# Action item:
Write out the lines below exactly, beginning at the one with "R104: 27k (3V3, PULSE) -> 27k (3V3, AOUT)" and stopping after the one with "JP103 pin 3: 3V3 -> DGND"; the pictures are not copied.

##### Record set #####

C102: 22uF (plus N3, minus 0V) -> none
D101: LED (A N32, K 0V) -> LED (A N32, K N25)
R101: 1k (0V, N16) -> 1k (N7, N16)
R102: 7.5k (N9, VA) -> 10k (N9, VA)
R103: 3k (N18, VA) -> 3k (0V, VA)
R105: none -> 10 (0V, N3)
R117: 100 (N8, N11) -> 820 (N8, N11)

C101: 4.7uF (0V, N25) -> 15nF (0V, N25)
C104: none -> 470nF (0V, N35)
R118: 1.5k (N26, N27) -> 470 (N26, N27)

#####
##### Record set #####

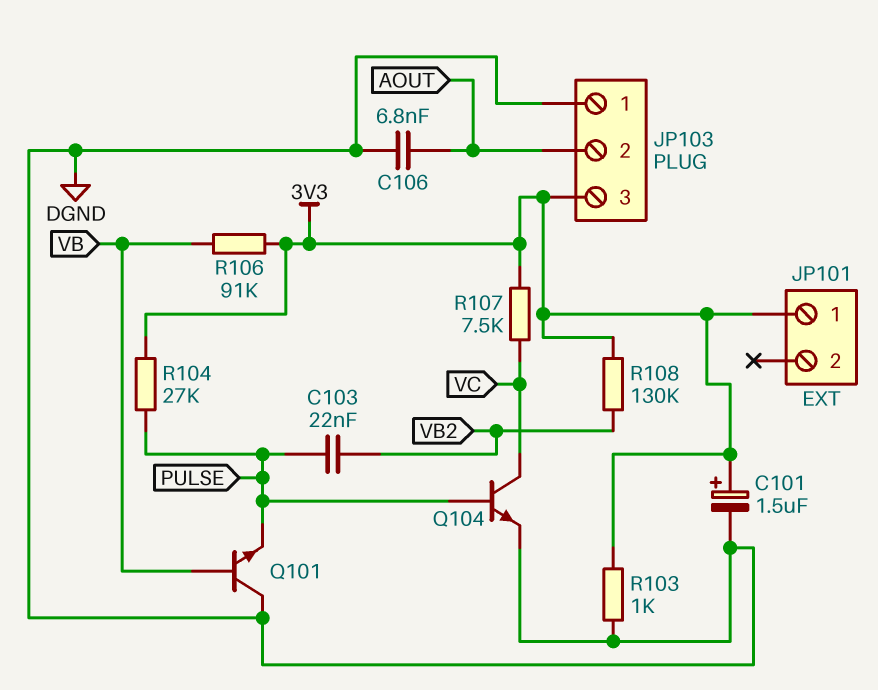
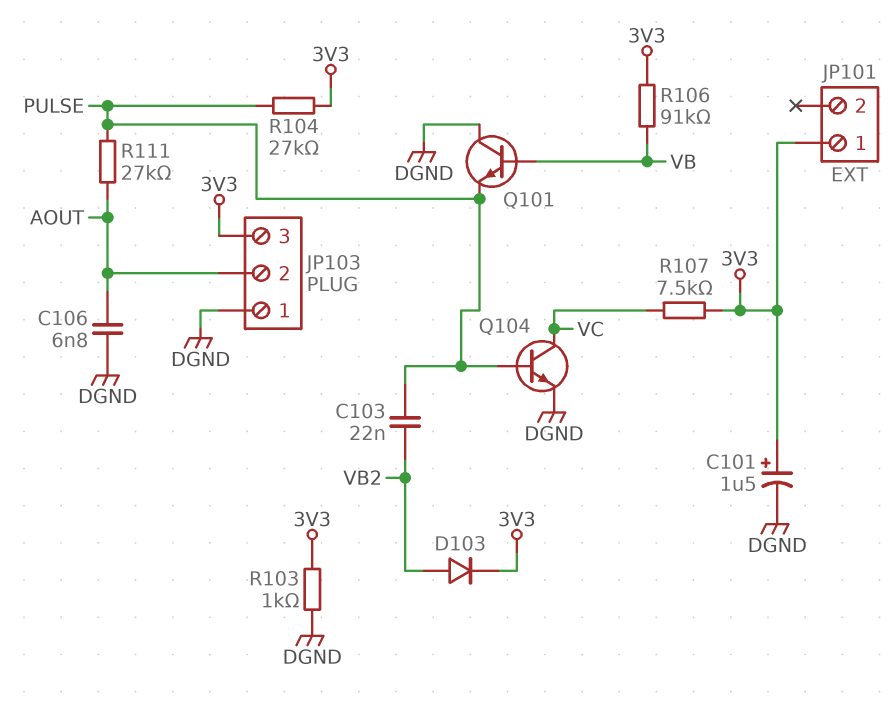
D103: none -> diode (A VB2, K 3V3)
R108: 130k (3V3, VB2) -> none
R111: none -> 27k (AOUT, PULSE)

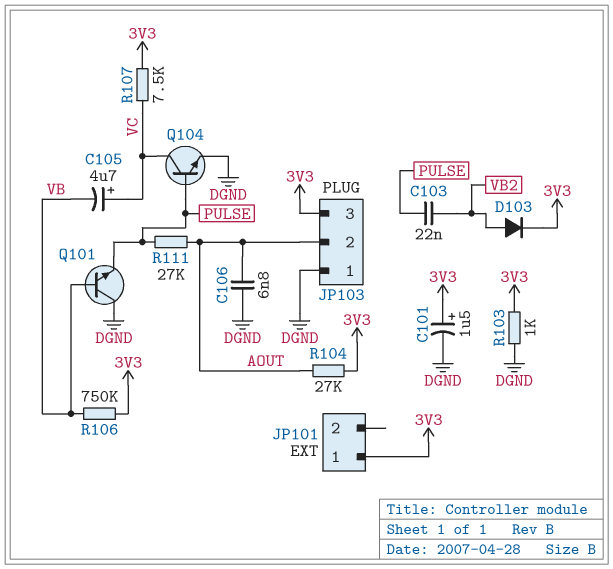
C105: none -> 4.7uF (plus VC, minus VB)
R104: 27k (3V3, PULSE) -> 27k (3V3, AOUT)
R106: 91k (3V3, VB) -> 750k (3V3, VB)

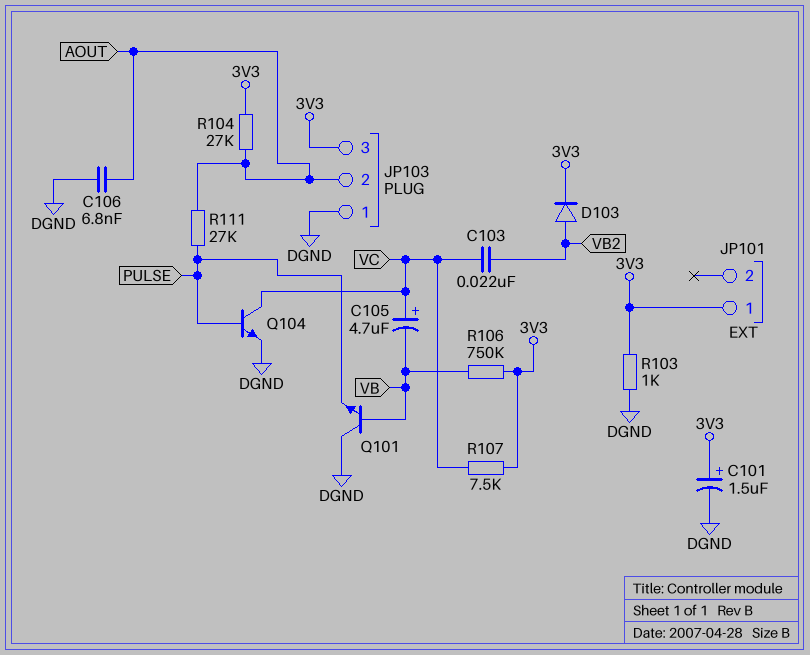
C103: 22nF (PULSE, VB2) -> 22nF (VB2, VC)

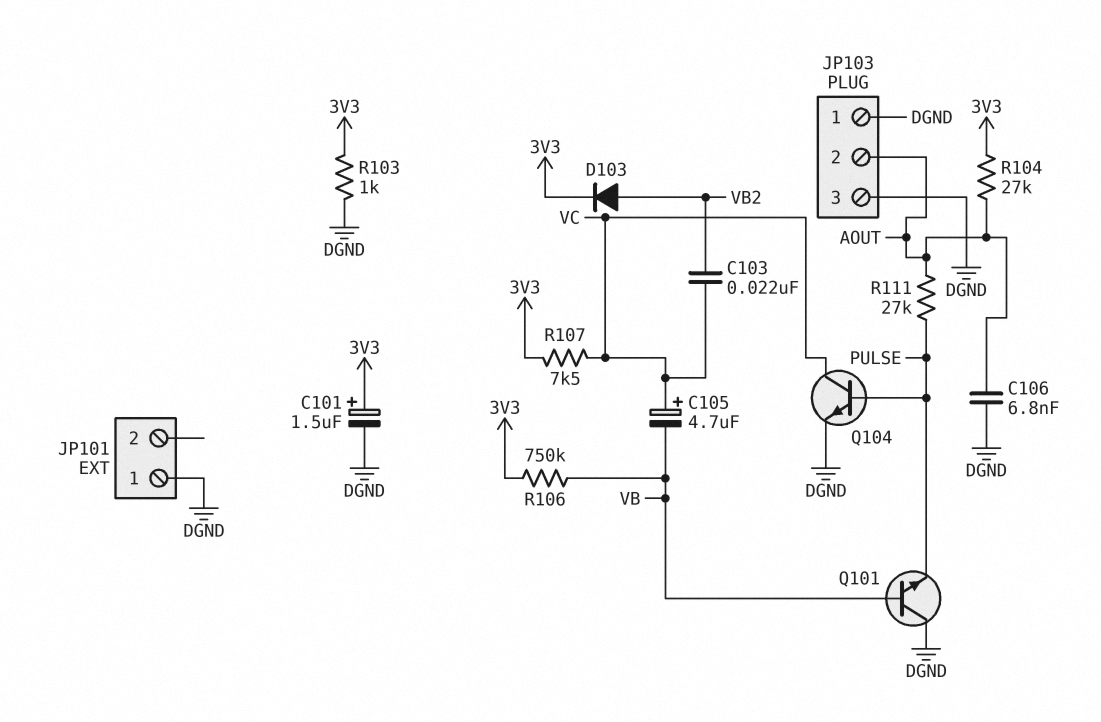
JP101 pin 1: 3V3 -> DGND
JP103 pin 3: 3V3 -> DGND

#####

# Final answer:
R104: 27k (3V3, PULSE) -> 27k (3V3, AOUT)
R106: 91k (3V3, VB) -> 750k (3V3, VB)

C103: 22nF (PULSE, VB2) -> 22nF (VB2, VC)

JP101 pin 1: 3V3 -> DGND
JP103 pin 3: 3V3 -> DGND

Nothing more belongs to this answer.